■ ASSIGNMENT
The required output is the line containing "R4: 39k (SEL4, VDD) -> 68k (SEL4, VDD)" followed by each line through the end of the data below, repeated exactly and with nothing added.

■ EXCERPTED RECORDS
..............................

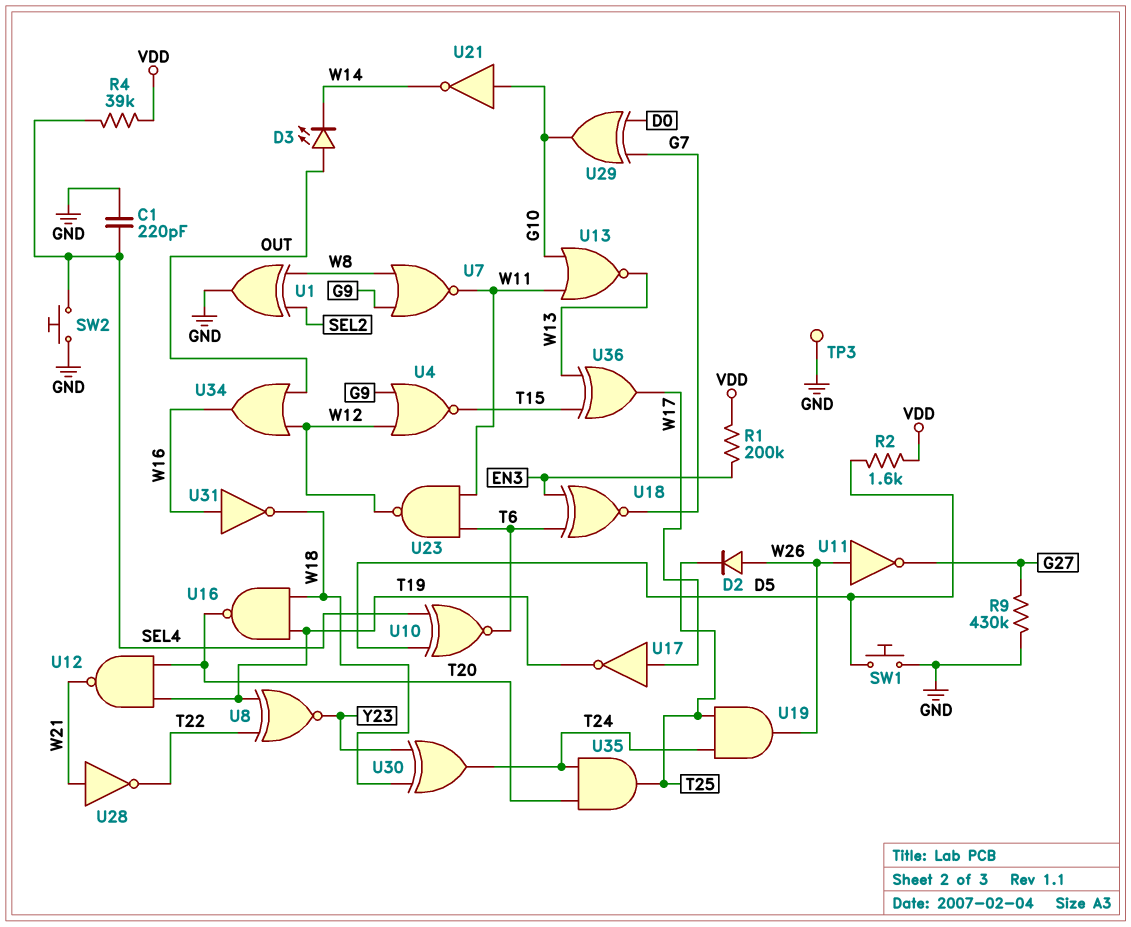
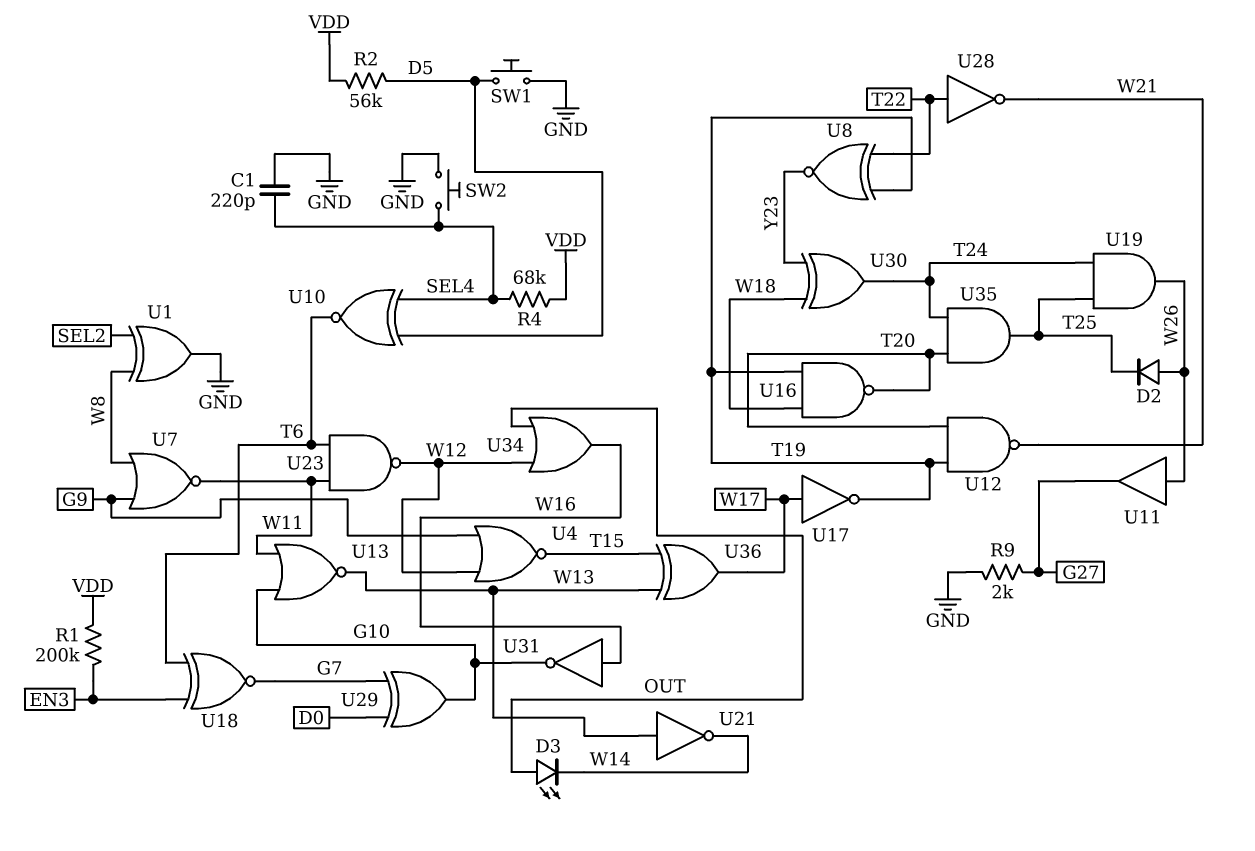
R2: 1.6k (D5, VDD) -> 56k (D5, VDD)
R4: 39k (SEL4, VDD) -> 68k (SEL4, VDD)
R9: 430k (G27, GND) -> 2k (G27, GND)
TP3: test point (GND) -> none
U11: NOT (in W26, out G27) -> buffer (in W26, out G27)
U21: NOT (in G10, out W14) -> NOT (in W13, out W14)
U28: NOT (in W21, out T22) -> NOT (in T22, out W21)
U31: NOT (in W16, out W18) -> NOT (in W16, out G10)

..............................

■ COMPLETED EXERCISE
R4: 39k (SEL4, VDD) -> 68k (SEL4, VDD)
R9: 430k (G27, GND) -> 2k (G27, GND)
TP3: test point (GND) -> none
U11: NOT (in W26, out G27) -> buffer (in W26, out G27)
U21: NOT (in G10, out W14) -> NOT (in W13, out W14)
U28: NOT (in W21, out T22) -> NOT (in T22, out W21)
U31: NOT (in W16, out W18) -> NOT (in W16, out G10)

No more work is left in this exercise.